| AIM OF THE TASK |
Return, from the data below, each line that contains the word "none".

| DATASET SECTION |

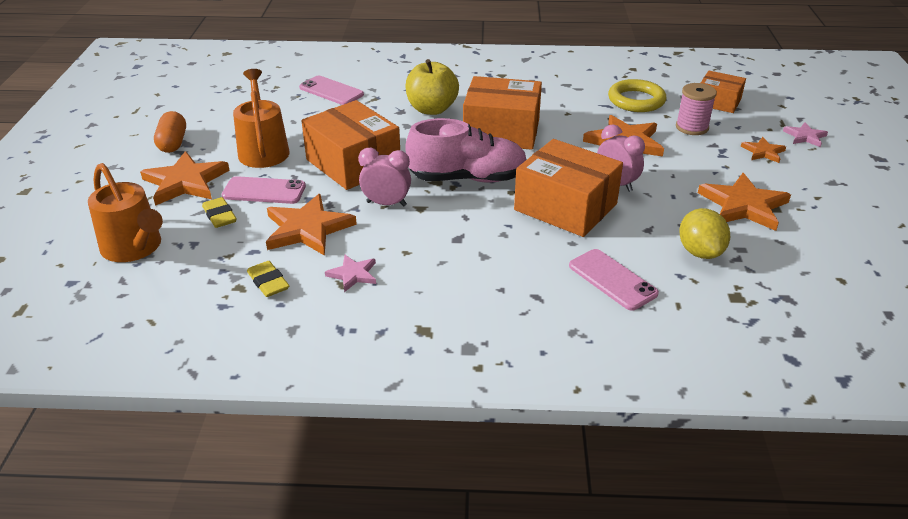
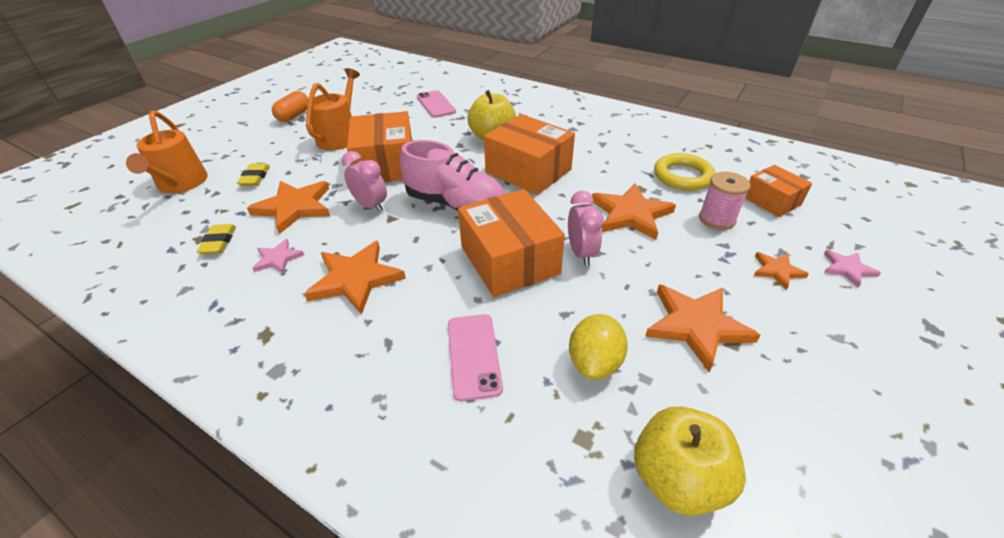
camera: 30 degrees right, 5 degrees up
(185, 182) = (267, 145): orange star -> orange star (356, 279)
(264, 191) = (303, 168): pink phone -> none
(809, 294) = (677, 478): none -> yellow apple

| ANSWER |
(264, 191) = (303, 168): pink phone -> none
(809, 294) = (677, 478): none -> yellow apple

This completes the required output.